* _RECORDS PROVIDED_
● ● ● ●

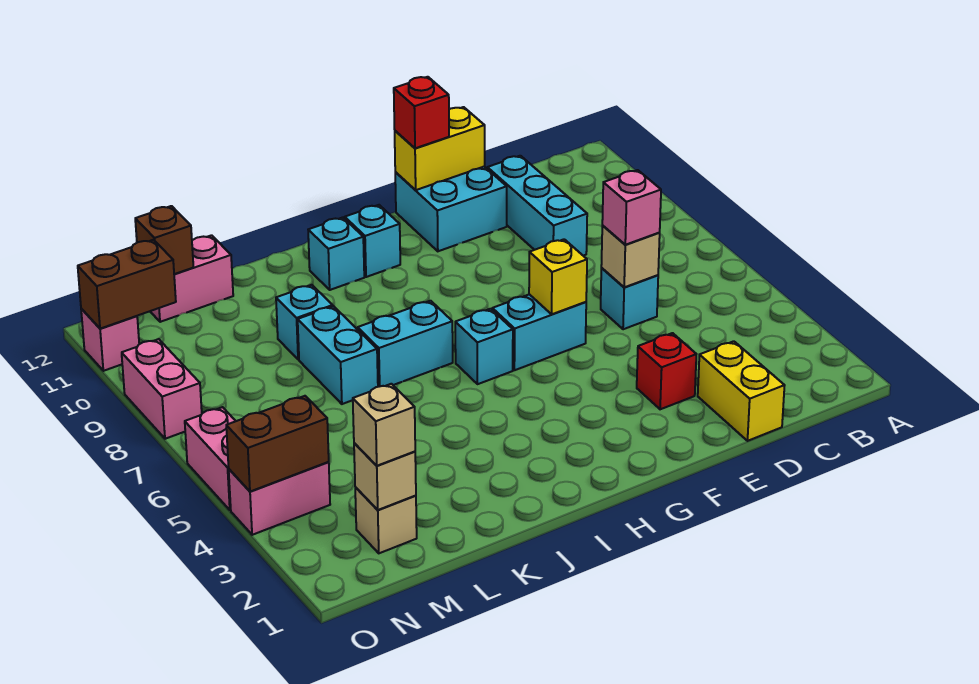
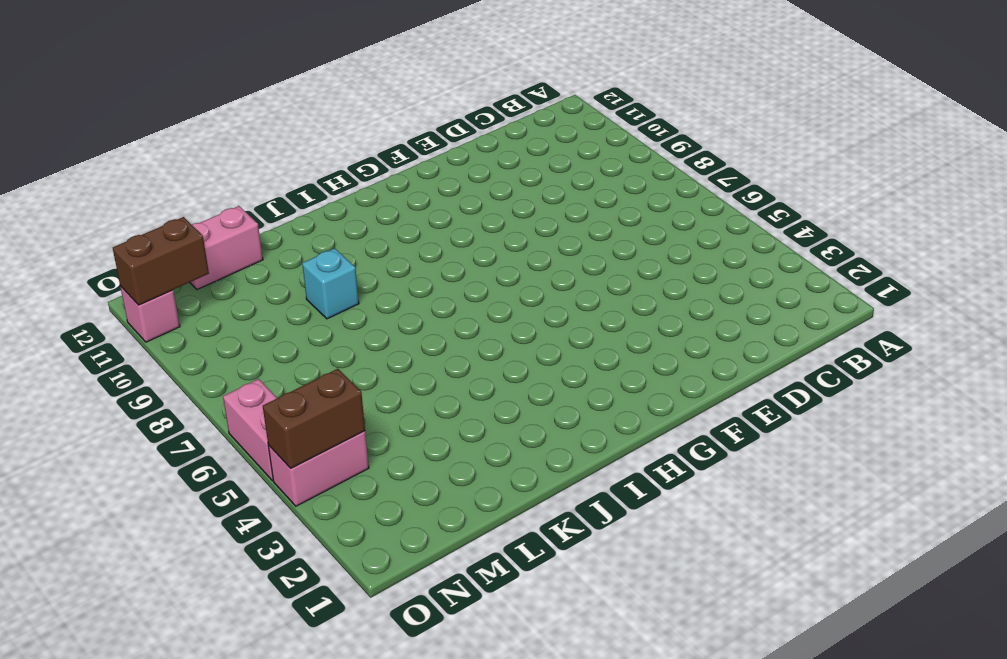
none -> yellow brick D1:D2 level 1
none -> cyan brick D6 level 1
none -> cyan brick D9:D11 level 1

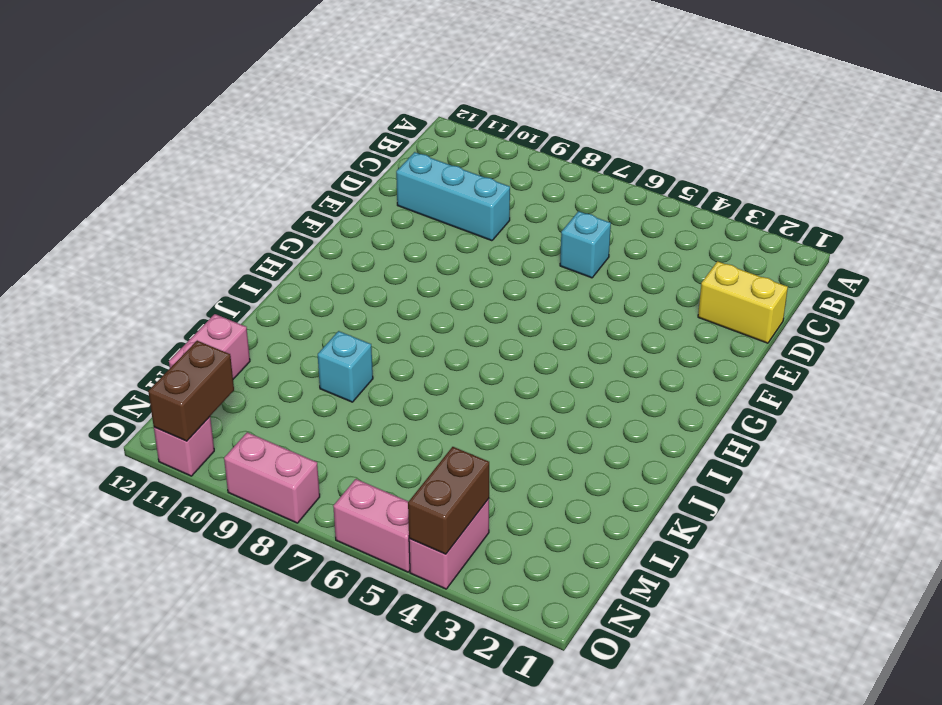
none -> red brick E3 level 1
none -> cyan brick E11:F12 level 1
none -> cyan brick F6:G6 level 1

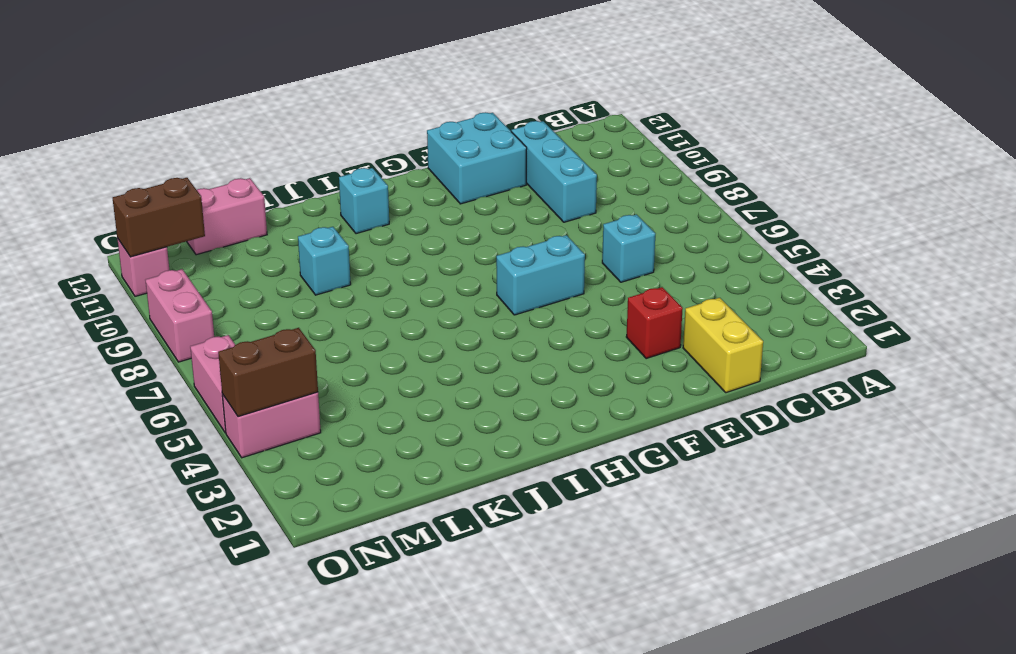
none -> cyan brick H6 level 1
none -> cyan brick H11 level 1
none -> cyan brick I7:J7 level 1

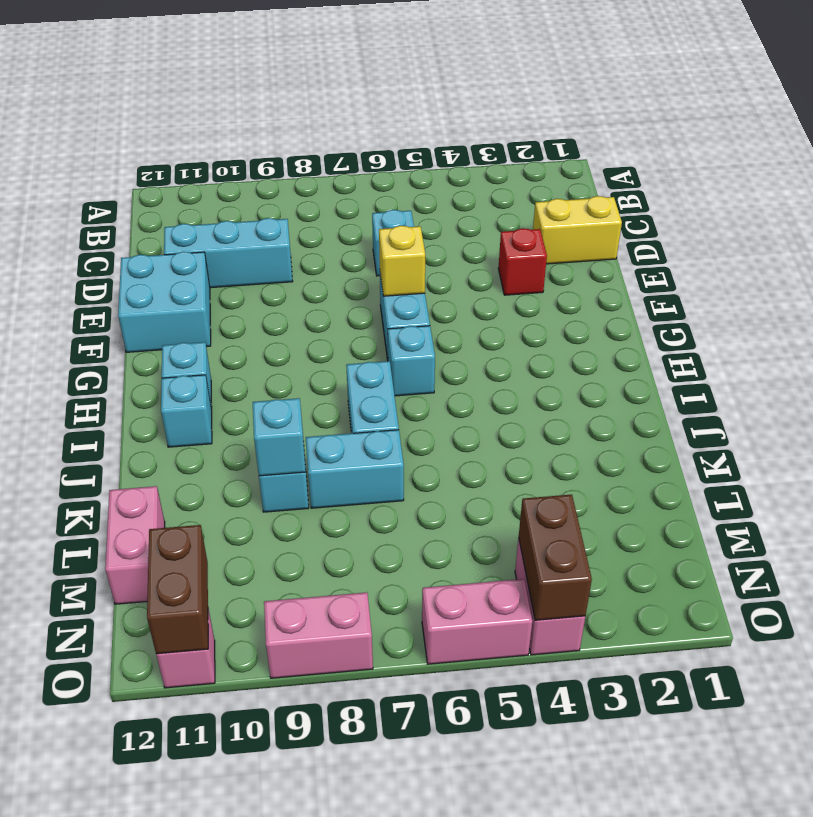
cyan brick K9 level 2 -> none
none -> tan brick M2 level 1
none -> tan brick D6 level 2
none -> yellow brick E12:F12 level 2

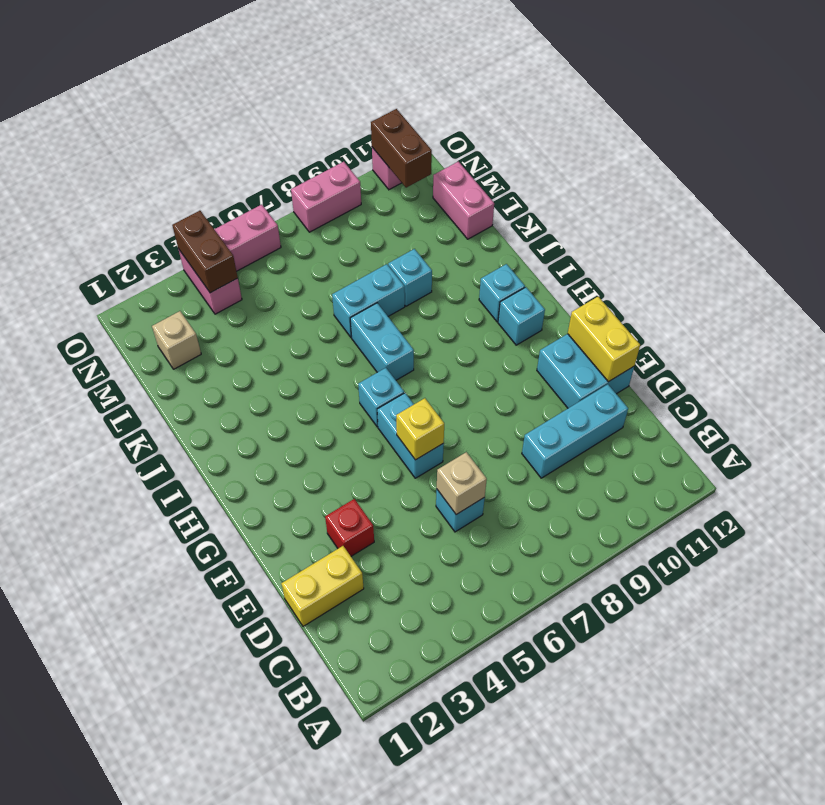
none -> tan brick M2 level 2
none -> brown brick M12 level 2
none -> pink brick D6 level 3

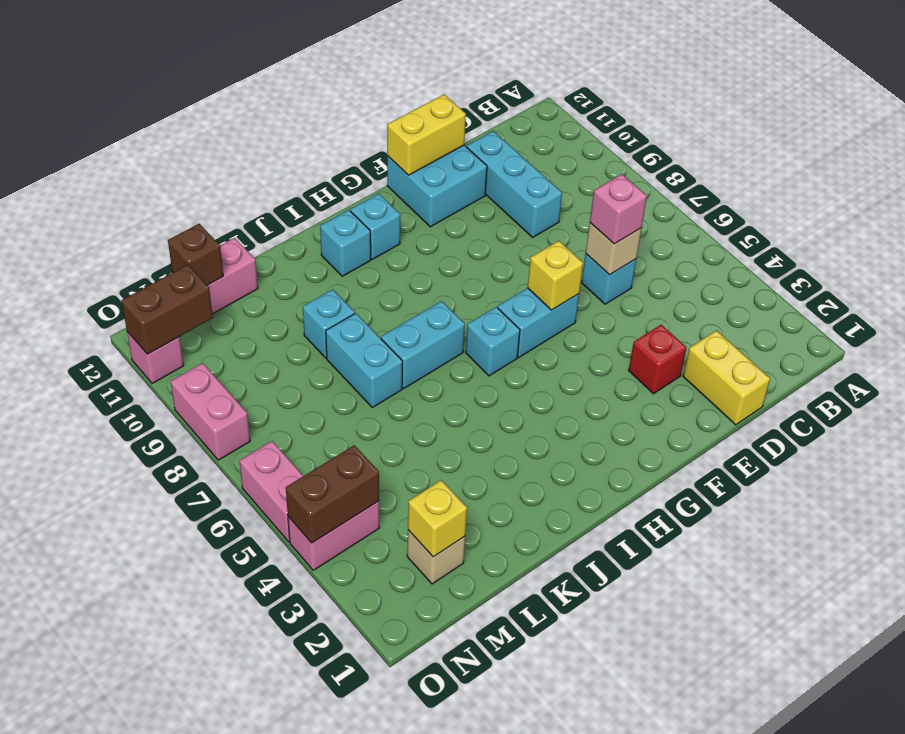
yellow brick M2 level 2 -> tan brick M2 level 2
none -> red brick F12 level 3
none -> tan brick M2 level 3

● ● ● ●

* _WHAT THIS TASK INVOLVES_
A word-for-word restatement of the lines running from the one with "yellow brick M2" to the last line of the records is the whole answer.

* _ANSWER TO THE EXERCISE_
yellow brick M2 level 2 -> tan brick M2 level 2
none -> red brick F12 level 3
none -> tan brick M2 level 3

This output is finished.